## PROMPT
Within the records below, find each line with the word "none" and copy it out.

------------------------------------------------------------------------

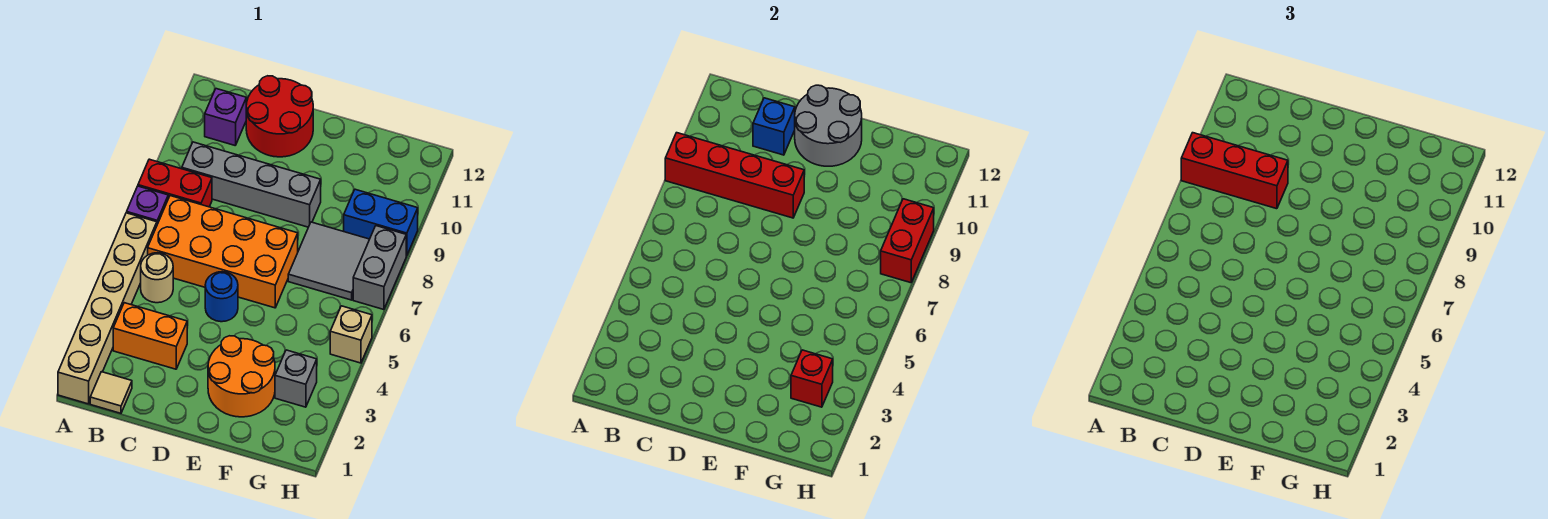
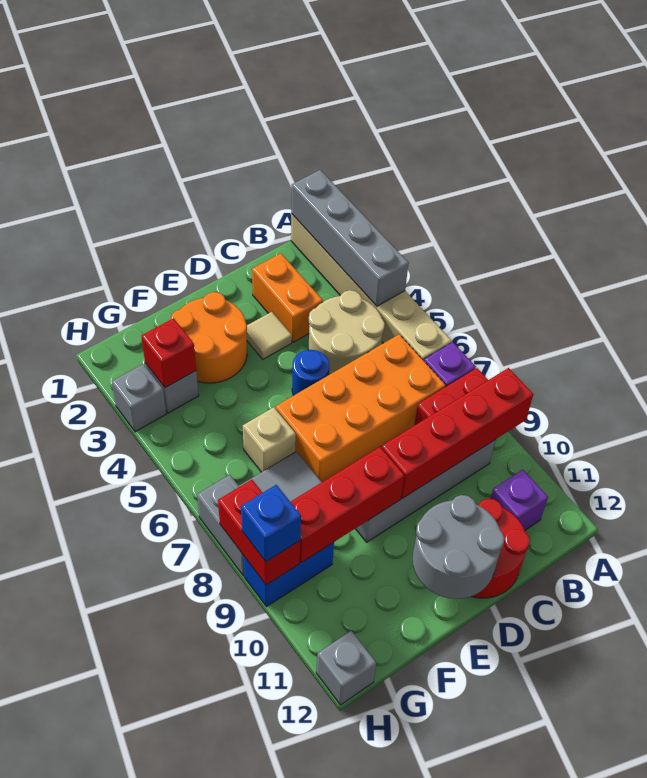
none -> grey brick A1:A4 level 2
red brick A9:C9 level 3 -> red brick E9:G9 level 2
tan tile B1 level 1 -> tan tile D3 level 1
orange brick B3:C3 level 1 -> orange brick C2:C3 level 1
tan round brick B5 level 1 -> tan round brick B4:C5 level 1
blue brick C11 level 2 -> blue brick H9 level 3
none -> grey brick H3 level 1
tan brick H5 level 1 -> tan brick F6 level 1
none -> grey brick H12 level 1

------------------------------------------------------------------------

## TASK RESULT
none -> grey brick A1:A4 level 2
none -> grey brick H3 level 1
none -> grey brick H12 level 1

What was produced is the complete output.